_Assignment_: Give the records below again, word for word. No pictures belong in the copy.

-- Records to process follows --

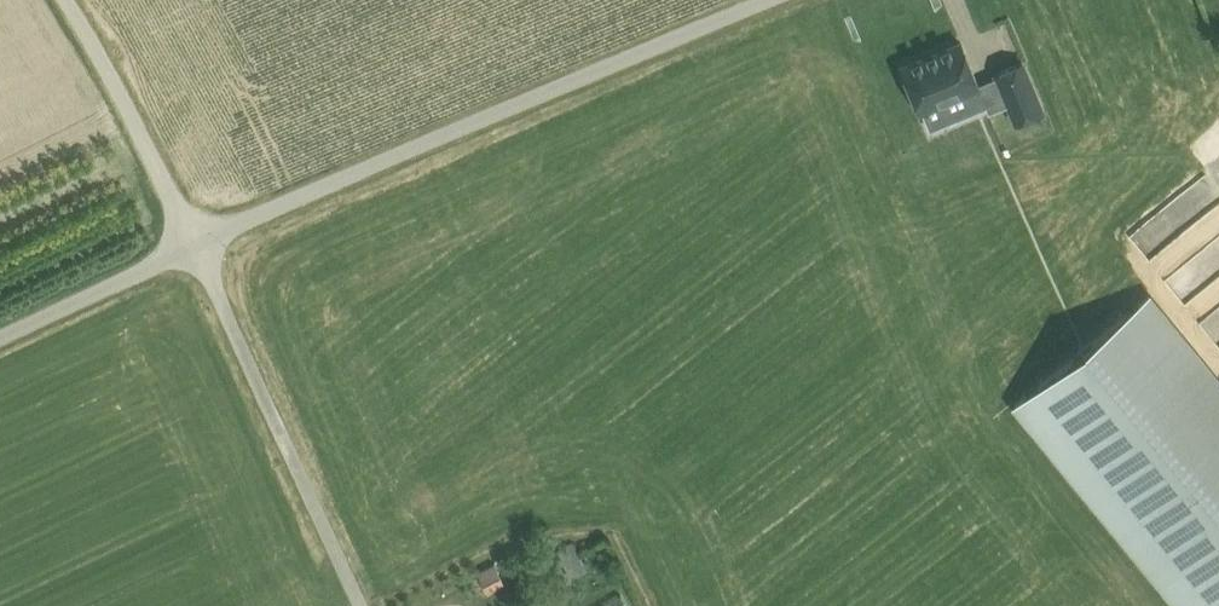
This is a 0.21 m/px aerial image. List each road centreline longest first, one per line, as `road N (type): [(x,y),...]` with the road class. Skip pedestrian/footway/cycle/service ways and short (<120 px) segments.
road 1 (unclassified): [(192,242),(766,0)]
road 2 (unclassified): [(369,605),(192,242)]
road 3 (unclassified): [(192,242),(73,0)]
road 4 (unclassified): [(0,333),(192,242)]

-- Records to process concluded --

_Problem solution_:
This is a 0.21 m/px aerial image. List each road centreline longest first, one per line, as `road N (type): [(x,y),...]` with the road class. Skip pedestrian/footway/cycle/service ways and short (<120 px) segments.
road 1 (unclassified): [(192,242),(766,0)]
road 2 (unclassified): [(369,605),(192,242)]
road 3 (unclassified): [(192,242),(73,0)]
road 4 (unclassified): [(0,333),(192,242)]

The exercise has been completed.